* [Task directions] Your task is to give the data again, exactly, with every line intact.

* [Information supplied]
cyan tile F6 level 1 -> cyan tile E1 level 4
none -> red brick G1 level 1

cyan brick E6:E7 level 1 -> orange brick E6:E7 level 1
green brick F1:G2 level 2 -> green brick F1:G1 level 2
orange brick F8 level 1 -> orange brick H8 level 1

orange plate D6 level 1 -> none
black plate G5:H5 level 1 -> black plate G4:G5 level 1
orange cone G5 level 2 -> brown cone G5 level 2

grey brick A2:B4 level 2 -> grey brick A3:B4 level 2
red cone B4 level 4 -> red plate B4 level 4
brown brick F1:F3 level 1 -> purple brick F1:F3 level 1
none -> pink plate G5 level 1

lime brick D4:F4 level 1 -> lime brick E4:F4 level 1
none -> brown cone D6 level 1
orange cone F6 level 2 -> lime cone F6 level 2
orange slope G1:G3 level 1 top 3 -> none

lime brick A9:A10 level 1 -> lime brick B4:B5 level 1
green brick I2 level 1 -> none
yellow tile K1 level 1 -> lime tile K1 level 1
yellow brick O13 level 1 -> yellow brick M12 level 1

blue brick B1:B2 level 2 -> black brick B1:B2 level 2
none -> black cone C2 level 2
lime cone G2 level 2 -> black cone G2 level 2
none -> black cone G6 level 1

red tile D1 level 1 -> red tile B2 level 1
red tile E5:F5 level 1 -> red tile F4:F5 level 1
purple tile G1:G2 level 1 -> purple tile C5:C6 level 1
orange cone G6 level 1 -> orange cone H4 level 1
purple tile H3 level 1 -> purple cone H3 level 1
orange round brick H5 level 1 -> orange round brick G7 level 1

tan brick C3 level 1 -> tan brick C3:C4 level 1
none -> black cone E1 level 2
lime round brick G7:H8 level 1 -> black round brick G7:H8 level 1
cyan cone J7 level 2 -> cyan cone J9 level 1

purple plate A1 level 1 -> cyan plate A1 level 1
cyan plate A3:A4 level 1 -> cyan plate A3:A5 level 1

* [Task response]
cyan tile F6 level 1 -> cyan tile E1 level 4
none -> red brick G1 level 1

cyan brick E6:E7 level 1 -> orange brick E6:E7 level 1
green brick F1:G2 level 2 -> green brick F1:G1 level 2
orange brick F8 level 1 -> orange brick H8 level 1

orange plate D6 level 1 -> none
black plate G5:H5 level 1 -> black plate G4:G5 level 1
orange cone G5 level 2 -> brown cone G5 level 2

grey brick A2:B4 level 2 -> grey brick A3:B4 level 2
red cone B4 level 4 -> red plate B4 level 4
brown brick F1:F3 level 1 -> purple brick F1:F3 level 1
none -> pink plate G5 level 1

lime brick D4:F4 level 1 -> lime brick E4:F4 level 1
none -> brown cone D6 level 1
orange cone F6 level 2 -> lime cone F6 level 2
orange slope G1:G3 level 1 top 3 -> none

lime brick A9:A10 level 1 -> lime brick B4:B5 level 1
green brick I2 level 1 -> none
yellow tile K1 level 1 -> lime tile K1 level 1
yellow brick O13 level 1 -> yellow brick M12 level 1

blue brick B1:B2 level 2 -> black brick B1:B2 level 2
none -> black cone C2 level 2
lime cone G2 level 2 -> black cone G2 level 2
none -> black cone G6 level 1

red tile D1 level 1 -> red tile B2 level 1
red tile E5:F5 level 1 -> red tile F4:F5 level 1
purple tile G1:G2 level 1 -> purple tile C5:C6 level 1
orange cone G6 level 1 -> orange cone H4 level 1
purple tile H3 level 1 -> purple cone H3 level 1
orange round brick H5 level 1 -> orange round brick G7 level 1

tan brick C3 level 1 -> tan brick C3:C4 level 1
none -> black cone E1 level 2
lime round brick G7:H8 level 1 -> black round brick G7:H8 level 1
cyan cone J7 level 2 -> cyan cone J9 level 1

purple plate A1 level 1 -> cyan plate A1 level 1
cyan plate A3:A4 level 1 -> cyan plate A3:A5 level 1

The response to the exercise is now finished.